#### EXTRACTED ENTRIES
-------------------------

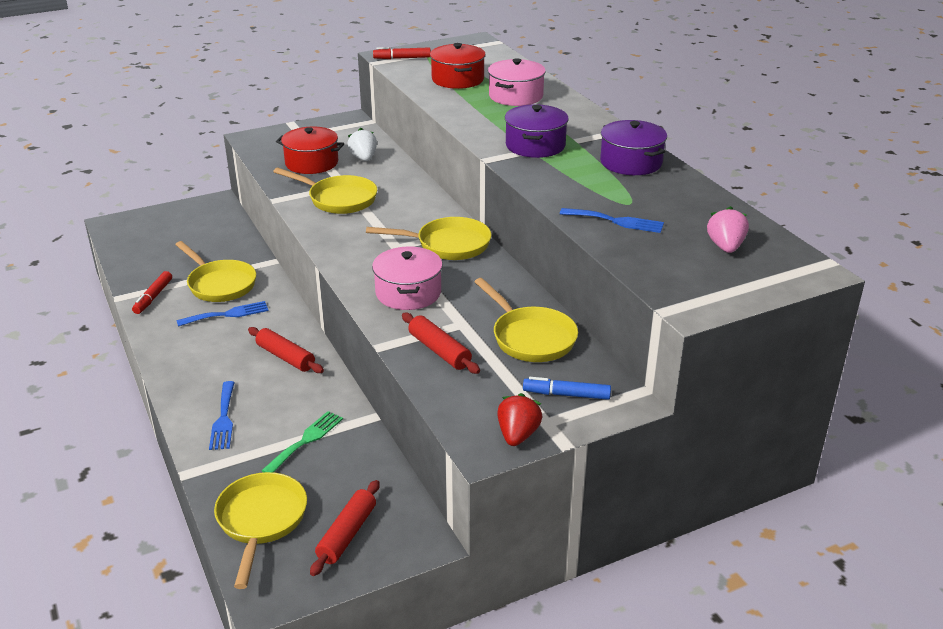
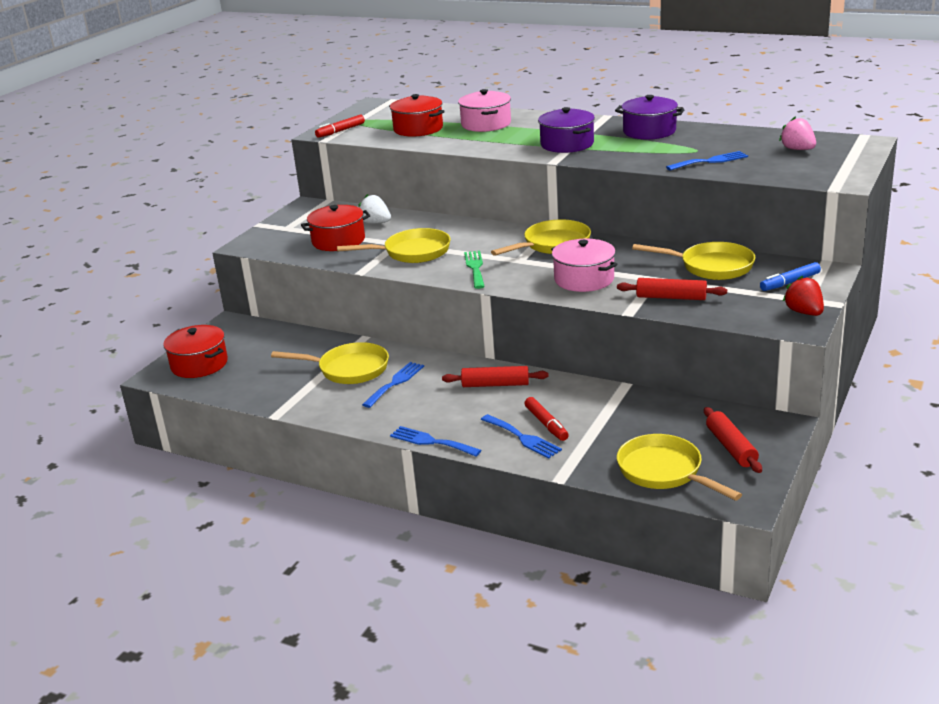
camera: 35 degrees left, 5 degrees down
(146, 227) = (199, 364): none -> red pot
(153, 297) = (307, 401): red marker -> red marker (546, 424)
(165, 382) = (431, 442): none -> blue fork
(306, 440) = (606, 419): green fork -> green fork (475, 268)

-------------------------

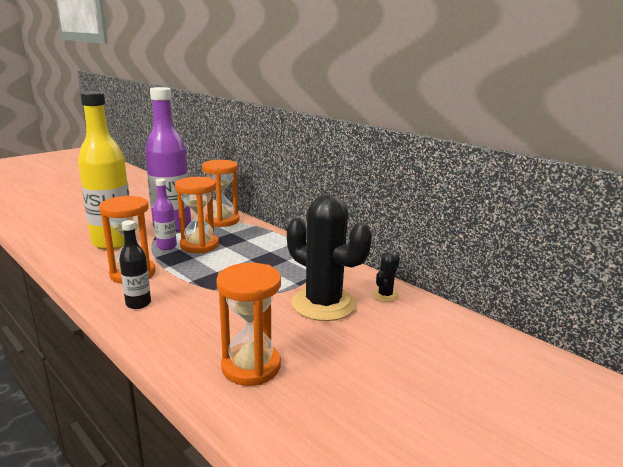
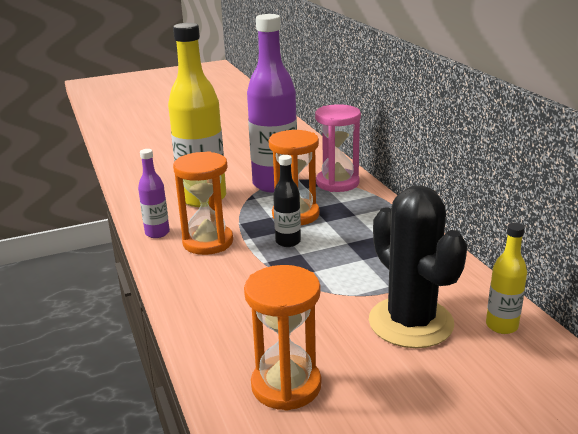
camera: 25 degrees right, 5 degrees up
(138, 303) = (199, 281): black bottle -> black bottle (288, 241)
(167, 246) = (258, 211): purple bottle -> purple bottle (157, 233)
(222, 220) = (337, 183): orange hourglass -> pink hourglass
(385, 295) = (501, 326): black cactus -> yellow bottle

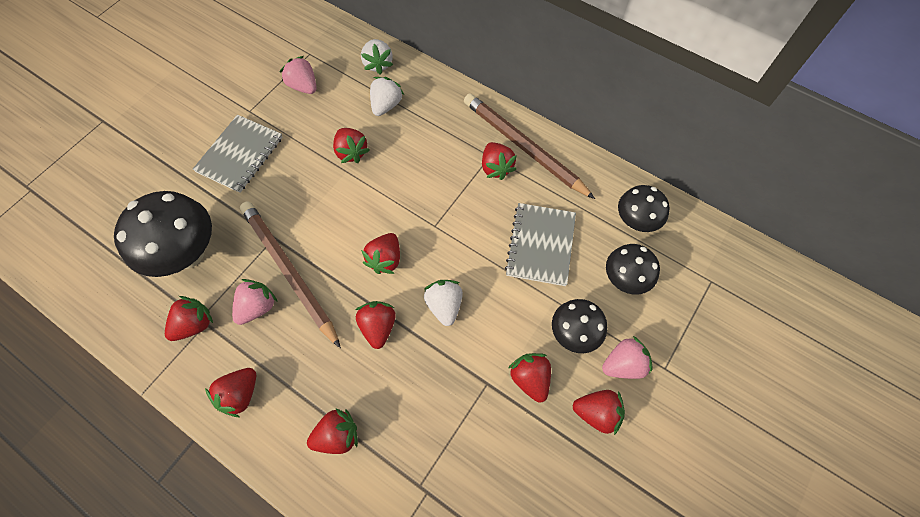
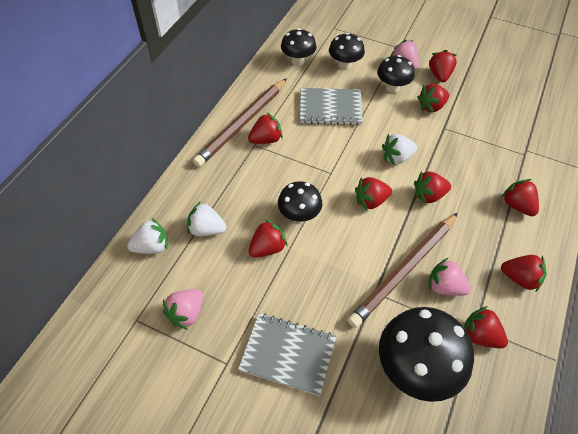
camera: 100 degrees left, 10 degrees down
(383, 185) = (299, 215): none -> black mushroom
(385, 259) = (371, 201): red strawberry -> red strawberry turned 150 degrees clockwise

-------------------------

#### WHAT YOU ARE ASKED TO DO
When you reach the line holding "(385, 295) = (501, 326): black" in the listing above, begin retyping exactly, and stop once the line holding "(385, 259) = (371, 201): red" is done; pictures stay out.

#### EXERCISE SOLUTION
(385, 295) = (501, 326): black cactus -> yellow bottle

camera: 100 degrees left, 10 degrees down
(383, 185) = (299, 215): none -> black mushroom
(385, 259) = (371, 201): red strawberry -> red strawberry turned 150 degrees clockwise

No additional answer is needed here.